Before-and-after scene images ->
━━━━━━━━━━━━━━━━━━━━━━━━━━━━━━

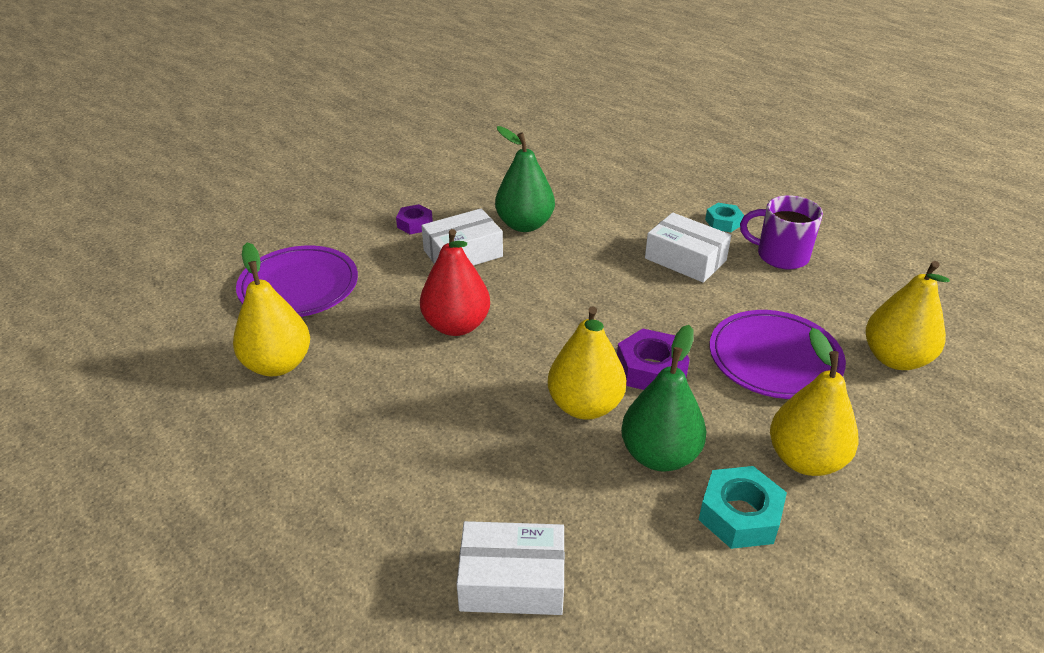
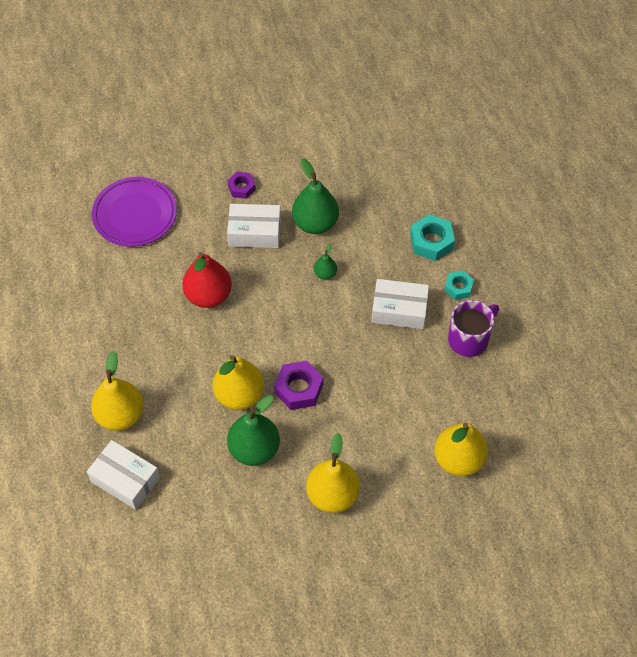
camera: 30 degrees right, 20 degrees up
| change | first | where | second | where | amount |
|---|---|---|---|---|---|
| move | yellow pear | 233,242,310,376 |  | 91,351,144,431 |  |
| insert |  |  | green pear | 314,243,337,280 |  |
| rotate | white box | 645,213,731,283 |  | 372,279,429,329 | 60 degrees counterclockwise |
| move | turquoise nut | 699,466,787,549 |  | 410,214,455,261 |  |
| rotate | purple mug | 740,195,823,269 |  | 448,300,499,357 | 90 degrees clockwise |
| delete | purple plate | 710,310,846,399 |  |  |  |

━━━━━━━━━━━━━━━━━━━━━━━━━━━━━━

Assignment -> Before copying, set the pictures aside; then give the records again exactly.

Solution to this task ->
camera: 30 degrees right, 20 degrees up
| change | first | where | second | where | amount |
|---|---|---|---|---|---|
| move | yellow pear | 233,242,310,376 |  | 91,351,144,431 |  |
| insert |  |  | green pear | 314,243,337,280 |  |
| rotate | white box | 645,213,731,283 |  | 372,279,429,329 | 60 degrees counterclockwise |
| move | turquoise nut | 699,466,787,549 |  | 410,214,455,261 |  |
| rotate | purple mug | 740,195,823,269 |  | 448,300,499,357 | 90 degrees clockwise |
| delete | purple plate | 710,310,846,399 |  |  |  |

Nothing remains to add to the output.